EXERCISE AIM:
Which lines below contain the word "arrow", with matching case? Return every such line in full.

MATERIALS PROVIDED:
* START *

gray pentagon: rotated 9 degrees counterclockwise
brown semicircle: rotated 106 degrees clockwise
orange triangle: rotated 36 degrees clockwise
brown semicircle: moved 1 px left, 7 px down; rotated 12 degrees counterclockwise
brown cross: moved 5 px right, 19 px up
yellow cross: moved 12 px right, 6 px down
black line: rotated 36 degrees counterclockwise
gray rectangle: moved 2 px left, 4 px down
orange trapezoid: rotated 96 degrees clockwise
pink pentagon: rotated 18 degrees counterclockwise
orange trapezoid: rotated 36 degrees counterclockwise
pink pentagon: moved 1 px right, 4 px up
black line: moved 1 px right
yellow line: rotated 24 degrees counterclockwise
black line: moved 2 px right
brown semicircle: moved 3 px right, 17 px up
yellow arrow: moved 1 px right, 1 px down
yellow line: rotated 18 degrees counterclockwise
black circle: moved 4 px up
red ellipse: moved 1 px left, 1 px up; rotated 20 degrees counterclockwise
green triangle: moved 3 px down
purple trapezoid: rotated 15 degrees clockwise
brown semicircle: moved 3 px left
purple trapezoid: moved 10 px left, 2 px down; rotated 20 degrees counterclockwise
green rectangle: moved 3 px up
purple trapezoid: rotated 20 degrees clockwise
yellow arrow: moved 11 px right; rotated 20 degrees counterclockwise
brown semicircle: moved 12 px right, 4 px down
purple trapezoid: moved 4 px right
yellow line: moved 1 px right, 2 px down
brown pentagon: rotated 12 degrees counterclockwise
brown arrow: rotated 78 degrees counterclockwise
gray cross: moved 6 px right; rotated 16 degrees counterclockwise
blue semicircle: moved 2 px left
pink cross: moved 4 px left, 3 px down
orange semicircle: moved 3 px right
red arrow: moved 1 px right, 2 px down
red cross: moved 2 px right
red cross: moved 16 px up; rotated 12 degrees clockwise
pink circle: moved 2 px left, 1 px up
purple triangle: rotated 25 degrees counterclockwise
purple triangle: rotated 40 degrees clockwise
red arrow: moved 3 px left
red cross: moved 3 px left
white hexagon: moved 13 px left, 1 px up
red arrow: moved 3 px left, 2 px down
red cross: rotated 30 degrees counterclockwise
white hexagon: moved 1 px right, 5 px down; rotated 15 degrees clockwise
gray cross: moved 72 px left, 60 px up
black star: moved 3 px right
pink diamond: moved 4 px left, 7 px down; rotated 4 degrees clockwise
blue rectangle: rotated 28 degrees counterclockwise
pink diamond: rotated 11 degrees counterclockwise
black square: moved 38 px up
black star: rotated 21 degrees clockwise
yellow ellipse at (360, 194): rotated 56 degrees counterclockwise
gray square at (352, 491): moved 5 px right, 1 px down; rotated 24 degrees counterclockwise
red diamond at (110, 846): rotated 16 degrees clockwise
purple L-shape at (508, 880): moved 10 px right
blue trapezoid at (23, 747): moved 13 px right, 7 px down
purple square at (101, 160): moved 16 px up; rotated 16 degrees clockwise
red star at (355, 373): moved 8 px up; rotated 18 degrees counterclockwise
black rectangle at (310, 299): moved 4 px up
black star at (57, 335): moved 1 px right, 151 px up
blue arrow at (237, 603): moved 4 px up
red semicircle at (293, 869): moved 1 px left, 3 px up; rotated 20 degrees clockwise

* END *

CORRECT ANSWER:
yellow arrow: moved 1 px right, 1 px down
yellow arrow: moved 11 px right; rotated 20 degrees counterclockwise
brown arrow: rotated 78 degrees counterclockwise
red arrow: moved 1 px right, 2 px down
red arrow: moved 3 px left
red arrow: moved 3 px left, 2 px down
blue arrow at (237, 603): moved 4 px up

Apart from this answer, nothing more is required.